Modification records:
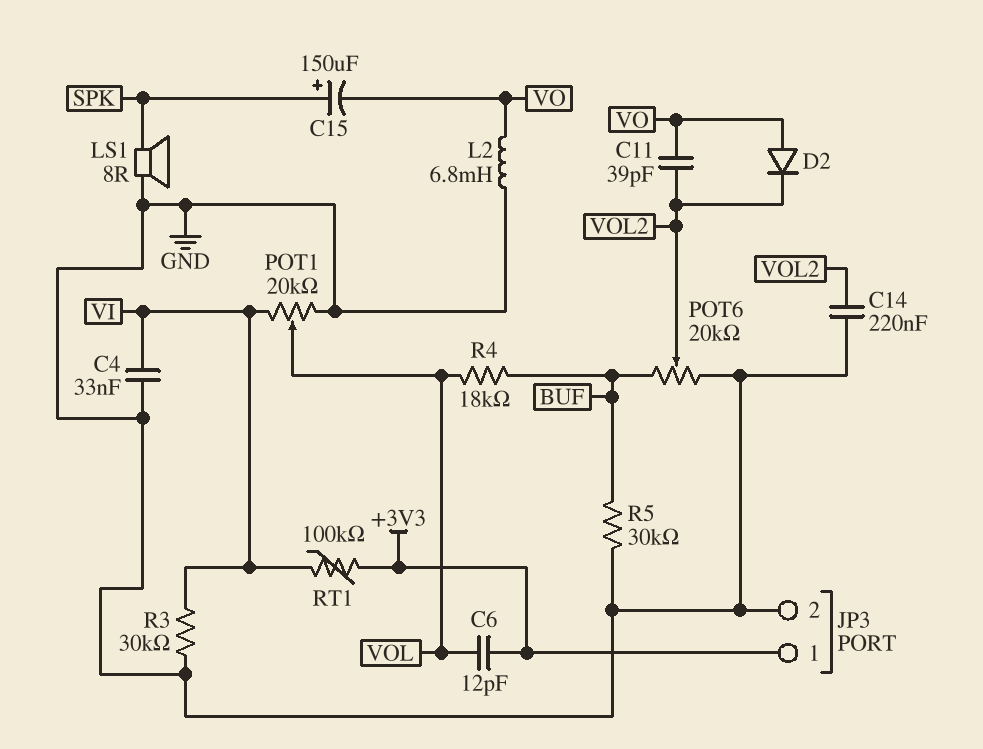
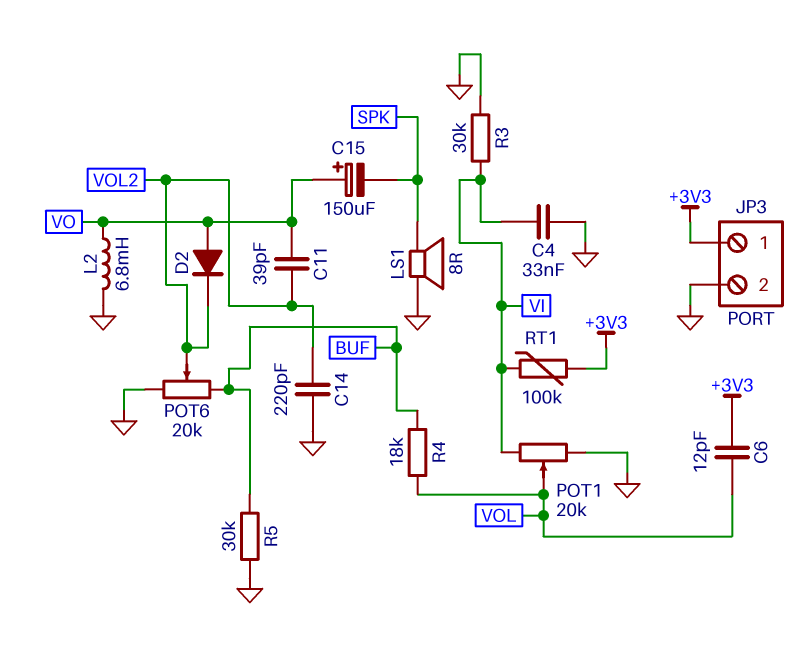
C14: 220nF (GND, VOL2) -> 220pF (GND, VOL2)
C15: 150uF (plus SPK, minus VO) -> 150uF (plus VO, minus SPK)

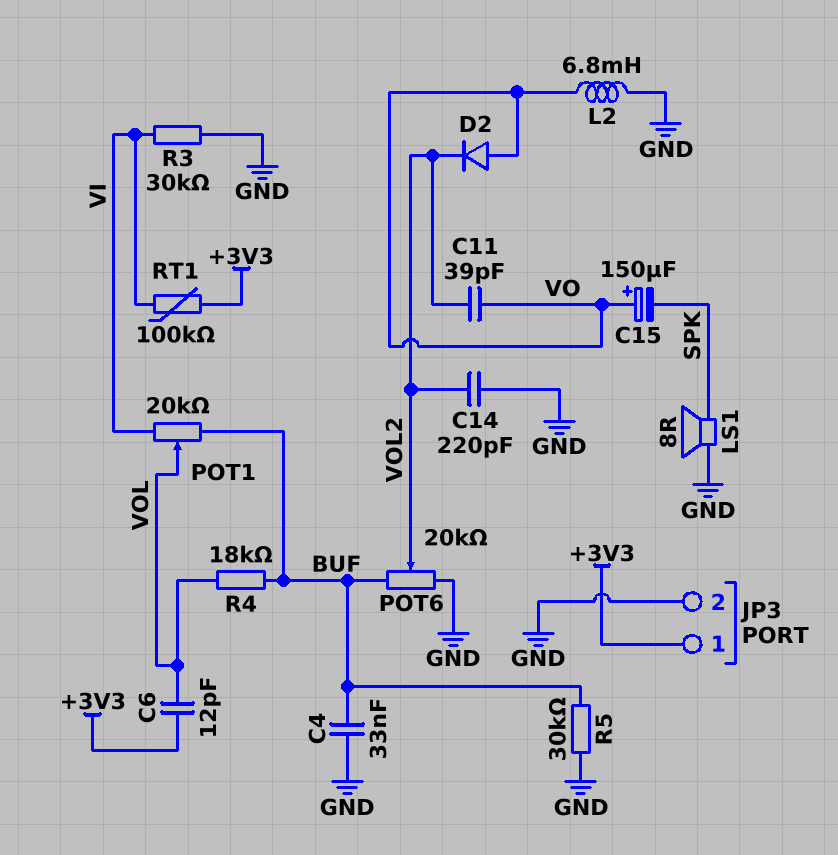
C4: 33nF (GND, VI) -> 33nF (BUF, GND)
POT1: 20k (GND, VI, wiper VOL) -> 20k (BUF, VI, wiper VOL)

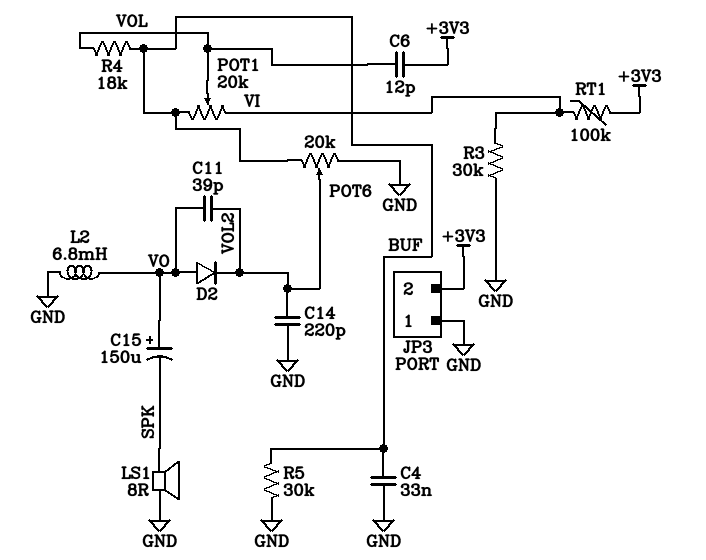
JP3 pin 1: +3V3 -> GND
JP3 pin 2: GND -> +3V3

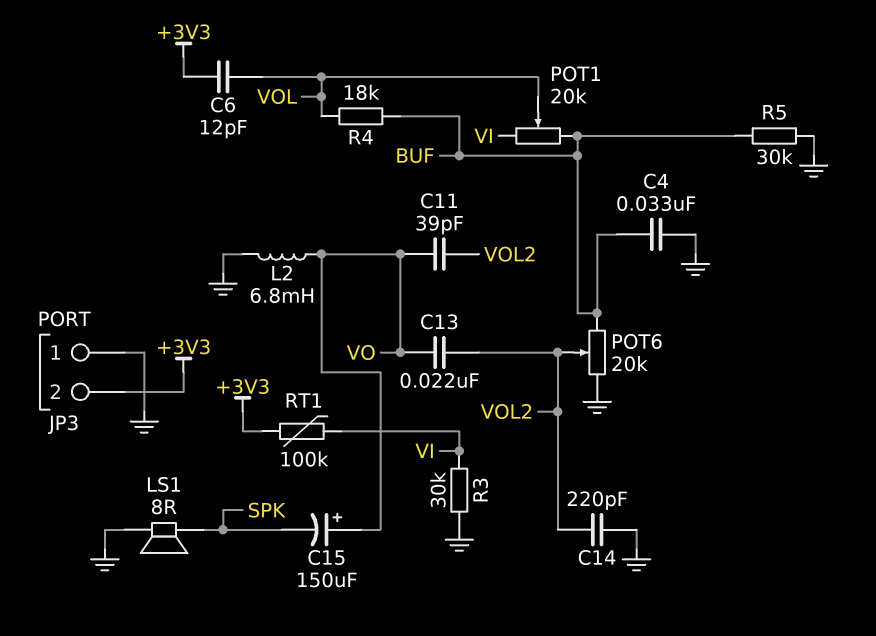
C13: none -> 22nF (VO, VOL2)
D2: diode (A VO, K VOL2) -> none

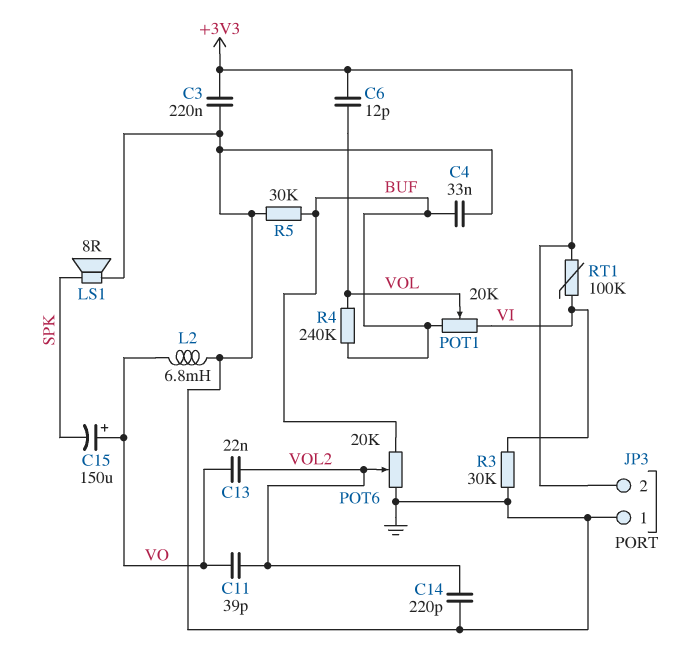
C3: none -> 220nF (+3V3, GND)
R4: 18k (BUF, VOL) -> 240k (BUF, VOL)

ASSIGNMENT: Return a copy of every line in the records that includes the string "none".

TASK RESULT:
C13: none -> 22nF (VO, VOL2)
D2: diode (A VO, K VOL2) -> none
C3: none -> 220nF (+3V3, GND)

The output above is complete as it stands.